Material for this exercise:
============================================================
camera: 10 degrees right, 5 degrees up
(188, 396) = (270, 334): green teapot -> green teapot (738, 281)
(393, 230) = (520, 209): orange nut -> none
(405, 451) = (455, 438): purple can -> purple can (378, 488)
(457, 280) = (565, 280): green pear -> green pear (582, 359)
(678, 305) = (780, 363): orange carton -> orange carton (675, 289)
============================================================
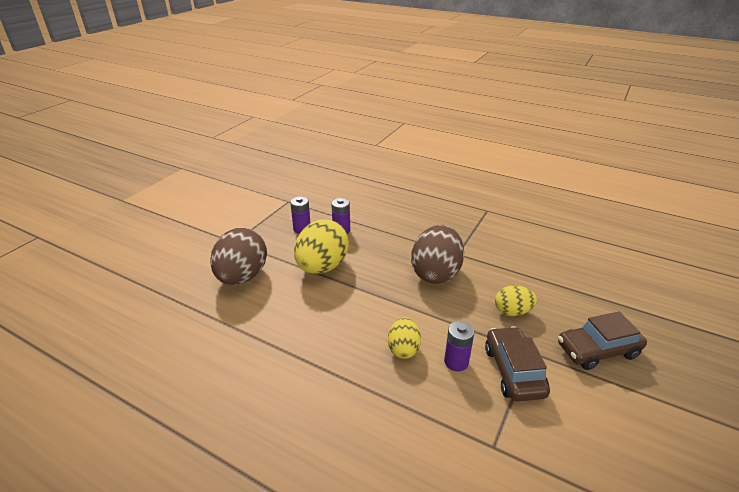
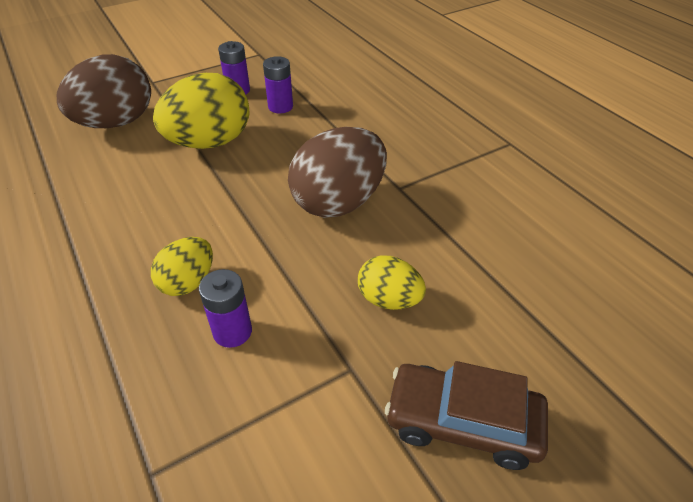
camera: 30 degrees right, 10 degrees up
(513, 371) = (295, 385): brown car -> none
============================================================
Problem: Beginning with the line holding "(457, 280) = (565, 280): green" and ending with the line holding "(678, 305) = (780, 363): orange", write out the stretch of material above exactly; add no further lines.

Answer for the task:
(457, 280) = (565, 280): green pear -> green pear (582, 359)
(678, 305) = (780, 363): orange carton -> orange carton (675, 289)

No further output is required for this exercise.